======== Data for this exercise ========

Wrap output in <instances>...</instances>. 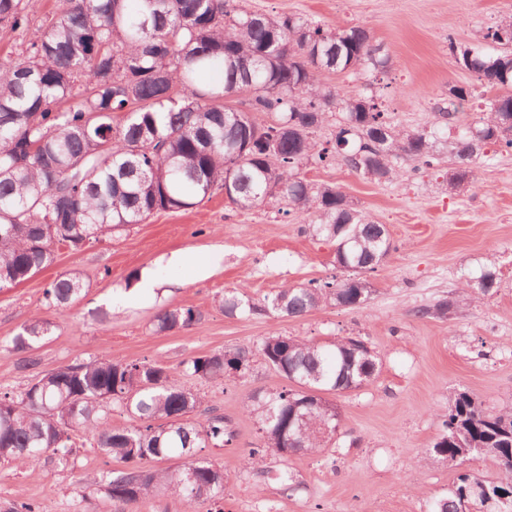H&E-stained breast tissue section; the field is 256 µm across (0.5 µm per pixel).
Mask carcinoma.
I'll list each match as a JSON object with an SVG mask.
<instances>
[{"mask_svg": "<svg viewBox=\"0 0 512 512\" xmlns=\"http://www.w3.org/2000/svg\"><path fill=\"white\" fill-rule=\"evenodd\" d=\"M0 33L20 47L0 59V288L50 267L55 245L79 251L120 234L161 211L187 210L228 182V201L252 210L274 199L285 213L314 216V236L336 243L346 277L283 288L262 303L229 290L219 304L228 316L277 313L301 317L332 303L357 308L370 298L364 274L388 257L386 227L356 210L339 188L305 177L307 165L342 160L375 182L403 175L394 160L406 155L433 165L437 145L459 163L485 156L491 145L512 148V17L489 27L492 48L461 44L448 51L480 86L448 88V109L430 128L400 130L377 109L374 96L342 98L322 84L324 72L361 67L384 72L387 58L361 26L326 28L295 15L247 12L237 0H56L38 17L31 0H0ZM248 95L249 110L226 100ZM484 100L476 120L457 118L455 101ZM341 109L334 139L315 133L326 107ZM124 113L116 123L112 113ZM275 116L258 121L252 113ZM487 270L464 293L487 296L496 284ZM81 292L80 274L54 280L46 297L67 307ZM199 320L192 307L155 316L157 333L184 330ZM53 323L33 319L11 340L27 352ZM296 384L253 395L245 413L260 425L261 445L247 465L270 455L318 451L331 440L341 414L322 391L340 394L373 381L380 361L356 338L312 343L272 335L184 362L187 375L218 382L247 372L253 358ZM24 357L32 379L17 396L0 393V460L25 468L45 460L65 465L72 434H93L106 455L127 464L85 481L105 497L137 504L165 490L184 512H203L224 496V470L196 458L197 449L231 442L224 415L201 408L200 397L159 362L112 359L78 362L51 372ZM139 424L114 427L109 404ZM444 432L426 460L459 466L481 446L497 465L491 479L457 473L429 512H512V410L490 412L470 392L457 391L444 412ZM182 464L147 466L172 455Z\"/></svg>", "mask_w": 512, "mask_h": 512, "instance_id": "1", "label": "carcinoma"}]
</instances>
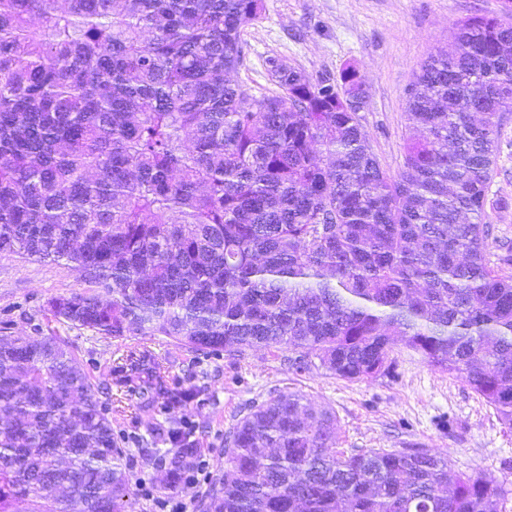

========

» Goal
Copy out all lines from the material above that contain the string "carcinoma".

» Solution for this exercise
Mask carcinoma.
[{"mask_svg": "<svg viewBox=\"0 0 512 512\" xmlns=\"http://www.w3.org/2000/svg\"><path fill=\"white\" fill-rule=\"evenodd\" d=\"M0 33L20 47L0 59V288L50 267L55 245L79 251L120 234L161 211L187 210L228 182V201L252 210L274 199L285 213L314 216V236L336 243L346 277L283 288L262 303L229 290L219 304L228 316L277 313L301 317L332 303L357 308L370 298L364 274L388 257L386 227L356 210L339 188L305 177L307 165L342 160L375 182L403 175L394 160L406 155L433 165L437 145L459 163L485 156L491 145L512 148V17L489 27L492 48L461 44L448 51L480 86L448 88V109L430 128L400 130L377 109L374 96L342 98L322 84L324 72L361 67L384 72L387 58L361 26L326 28L295 15L247 12L237 0H56L38 17L31 0H0ZM248 95L249 110L226 100ZM484 100L476 120L457 118L455 101ZM341 109L334 139L315 133L326 107ZM124 113L116 123L112 113ZM275 116L258 121L252 113ZM487 270L464 293L487 296L496 284ZM81 292L80 274L54 280L46 297L67 307ZM199 320L192 307L155 316L157 333L184 330ZM53 323L33 319L11 340L27 352ZM296 384L253 395L245 413L260 425L261 445L247 465L270 455L318 451L331 440L341 414L322 391L340 394L373 381L380 361L356 338L312 343L272 335L184 362L187 375L218 382L247 372L253 358ZM24 357L32 379L17 396L0 393V460L25 468L45 460L65 465L72 434H93L106 455L127 464L85 481L105 497L137 504L165 490L184 512H203L224 496V470L196 458L197 449L231 442L224 415L201 408L200 397L159 362L112 359L78 362L51 372ZM139 424L114 427L109 404ZM444 432L426 460L459 466L481 446L497 465L491 479L457 473L429 512H512V410L490 412L470 392L457 391L444 412ZM182 464L147 466L172 455Z\"/></svg>", "mask_w": 512, "mask_h": 512, "instance_id": "1", "label": "carcinoma"}]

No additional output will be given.